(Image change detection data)
----
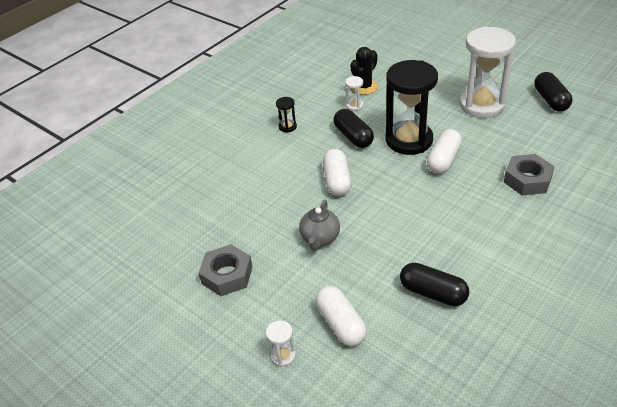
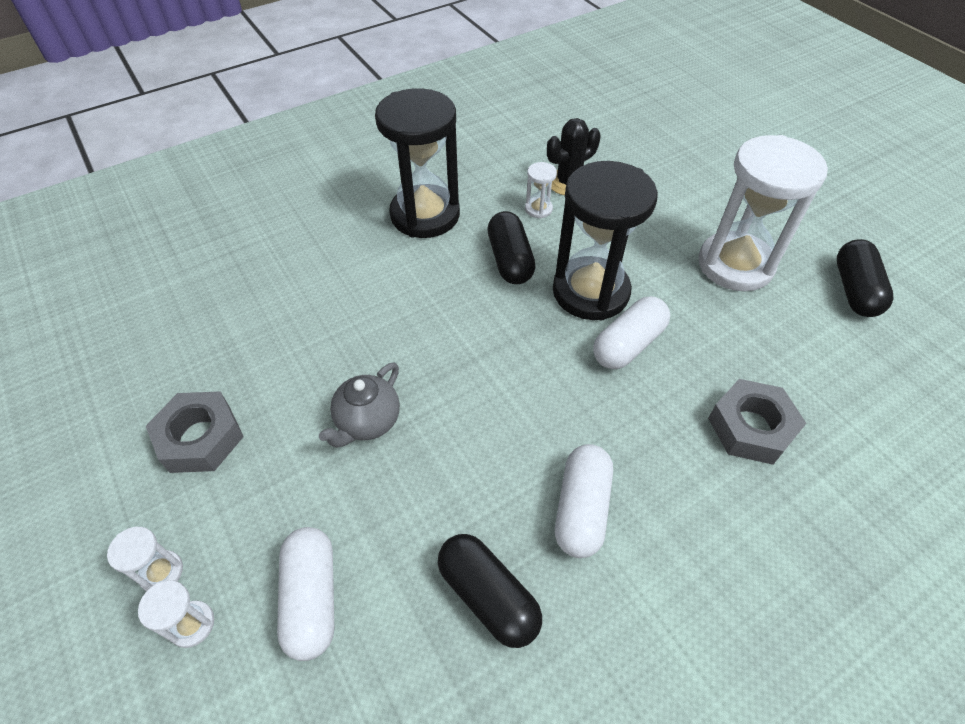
camera: 15 degrees right, 10 degrees up
(249, 340) = (161, 572): none -> white hourglass
(287, 127) = (425, 215): black hourglass -> black hourglass, size x2.48
(337, 181) = (447, 328): white capsule -> white capsule (581, 508)

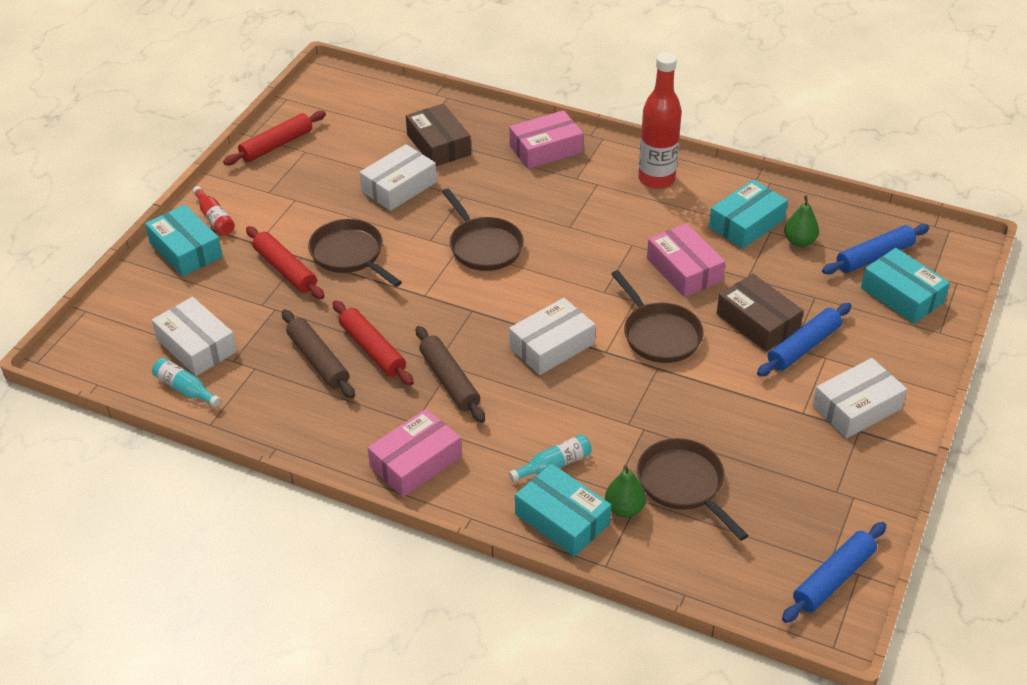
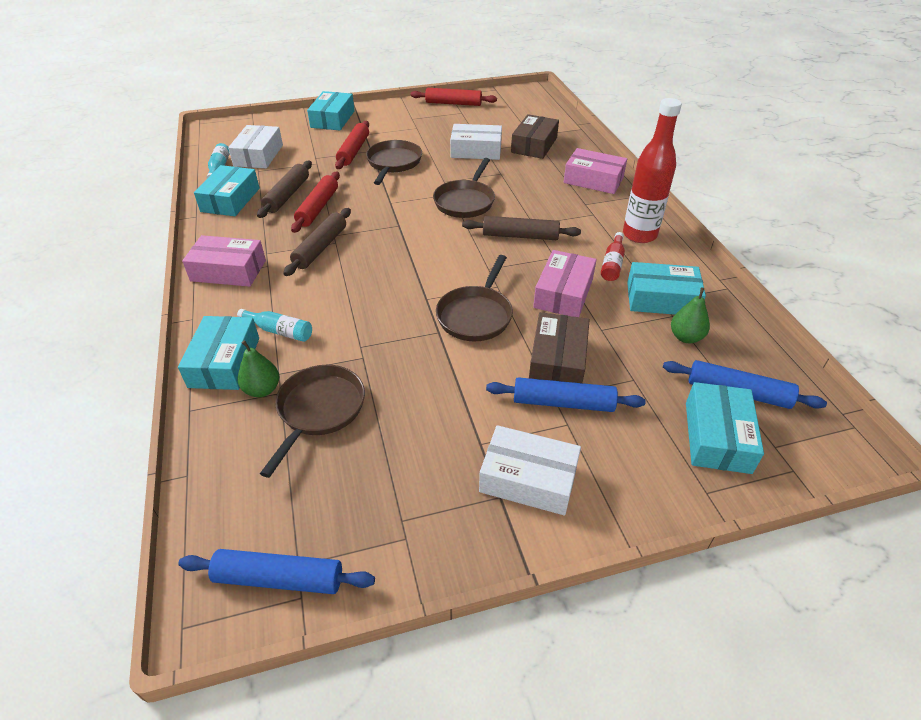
camera: 50 degrees right, 0 degrees up
(214, 218) = (368, 115): red bottle -> red bottle (612, 264)
(273, 407) = (230, 200): none -> turquoise box
(551, 346) = (403, 272): white box -> none
(579, 245) = (520, 236): none -> brown rolling pin

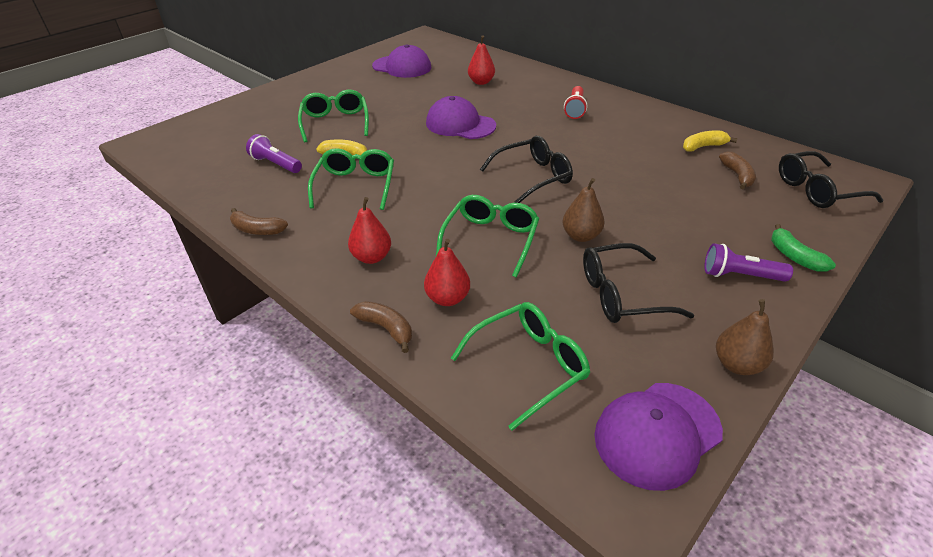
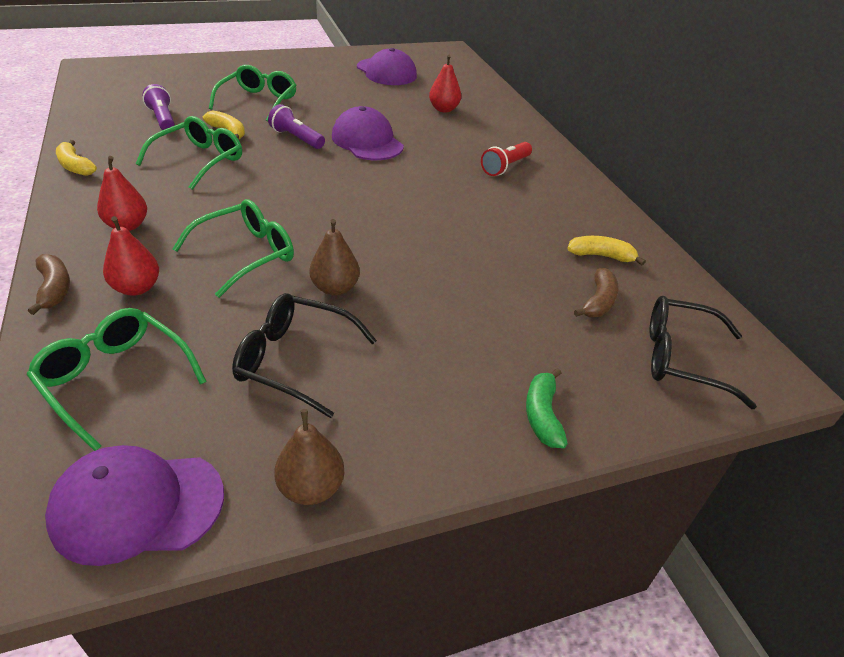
camera: 25 degrees right, 0 degrees up
(257, 230) = (75, 166): brown banana -> yellow banana
(527, 366) = (116, 380): green glasses -> green glasses turned 135 degrees counterclockwise
(532, 177) = (367, 214): black glasses -> none
(740, 275) = (447, 403): purple flashlight -> purple flashlight (296, 138)

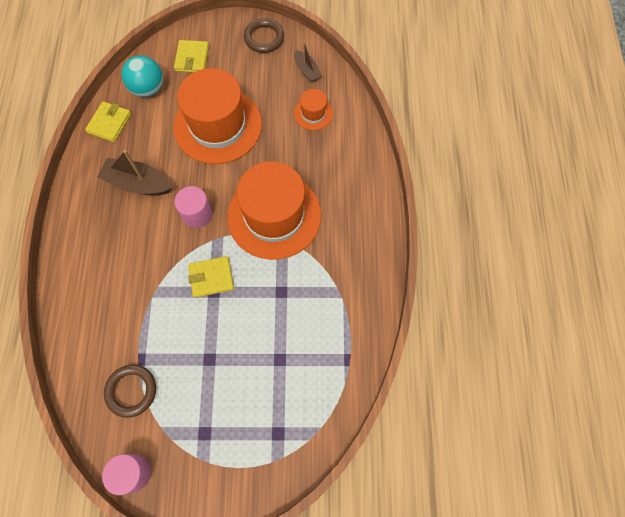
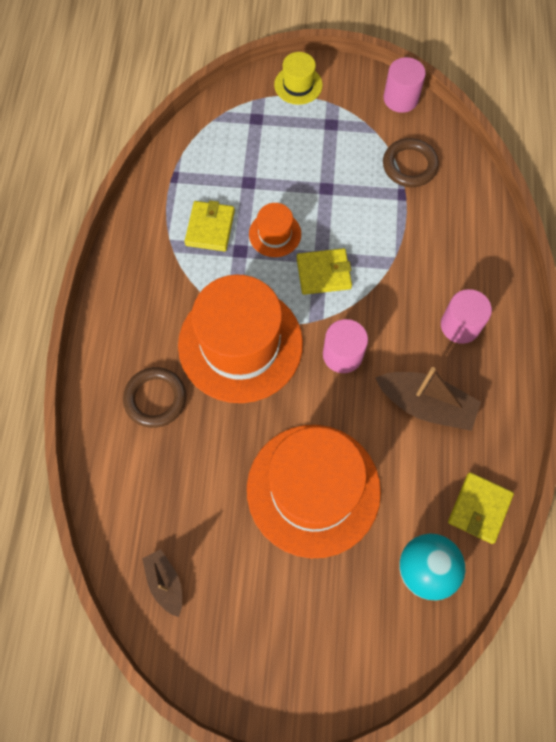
camera: 175 degrees left, 0 degrees up
(105, 243) = (460, 325): none -> pink cylinder
(192, 58) = (356, 627): yellow wallet -> yellow wallet (210, 228)
(238, 481) = (298, 85): none -> yellow hat
(264, 38) = (230, 662): brown ring -> brown ring (155, 399)
(313, 113) = (167, 498): orange hat -> orange hat (275, 234)

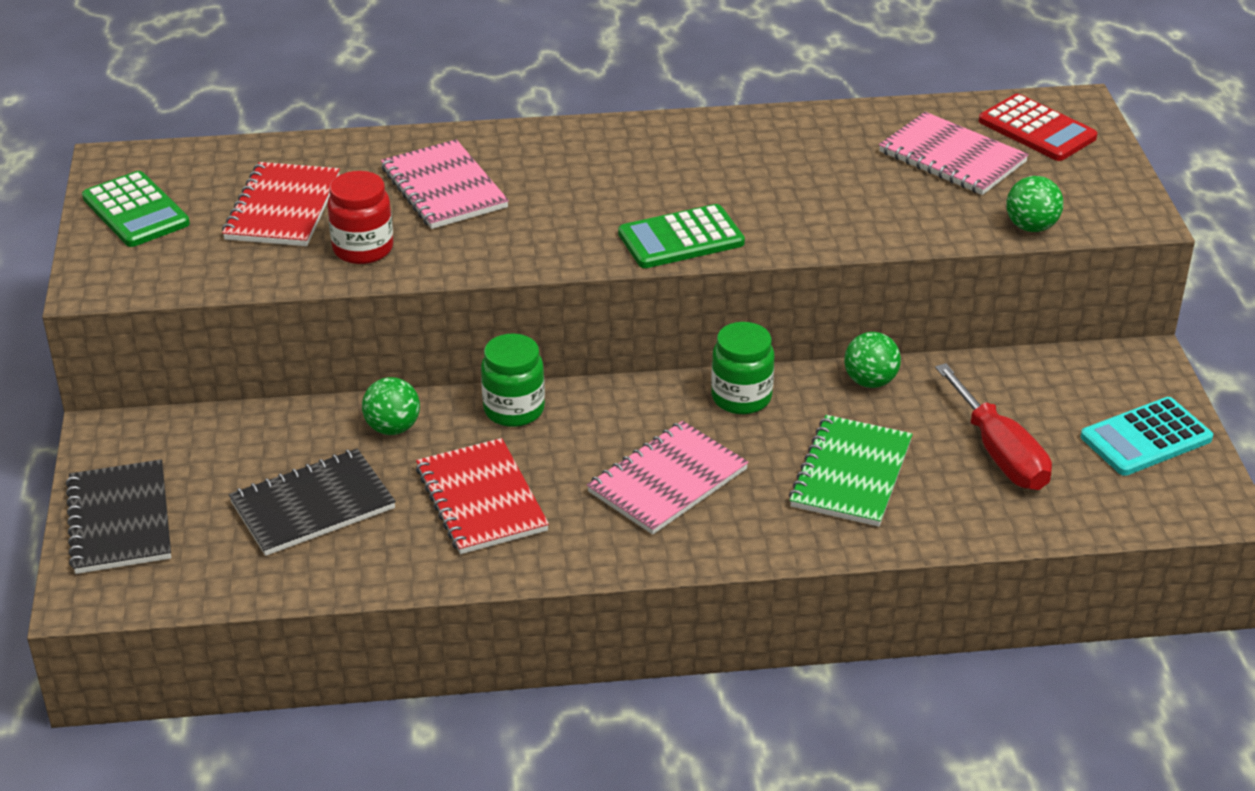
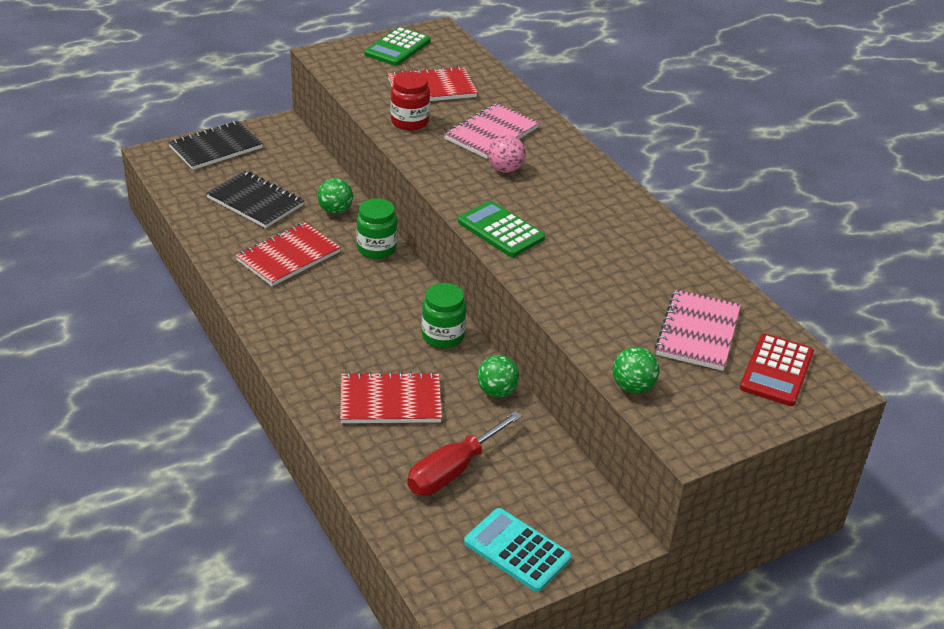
camera: 65 degrees right, 0 degrees up
(541, 199) = (505, 169): none -> pink ball
(667, 481) = (342, 323): pink notebook -> none
(850, 474) = (390, 401): green notebook -> red notebook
----
Please print the lines above exactly, beginning at the first line of the entries and ending at the line holding "(532, 177) = (367, 214): black", and leave the pictures out.

camera: 15 degrees right, 10 degrees up
(249, 340) = (161, 572): none -> white hourglass
(287, 127) = (425, 215): black hourglass -> black hourglass, size x2.48
(337, 181) = (447, 328): white capsule -> white capsule (581, 508)

camera: 50 degrees right, 0 degrees up
(214, 218) = (368, 115): red bottle -> red bottle (612, 264)
(273, 407) = (230, 200): none -> turquoise box
(551, 346) = (403, 272): white box -> none
(579, 245) = (520, 236): none -> brown rolling pin

camera: 25 degrees right, 0 degrees up
(257, 230) = (75, 166): brown banana -> yellow banana
(527, 366) = (116, 380): green glasses -> green glasses turned 135 degrees counterclockwise
(532, 177) = (367, 214): black glasses -> none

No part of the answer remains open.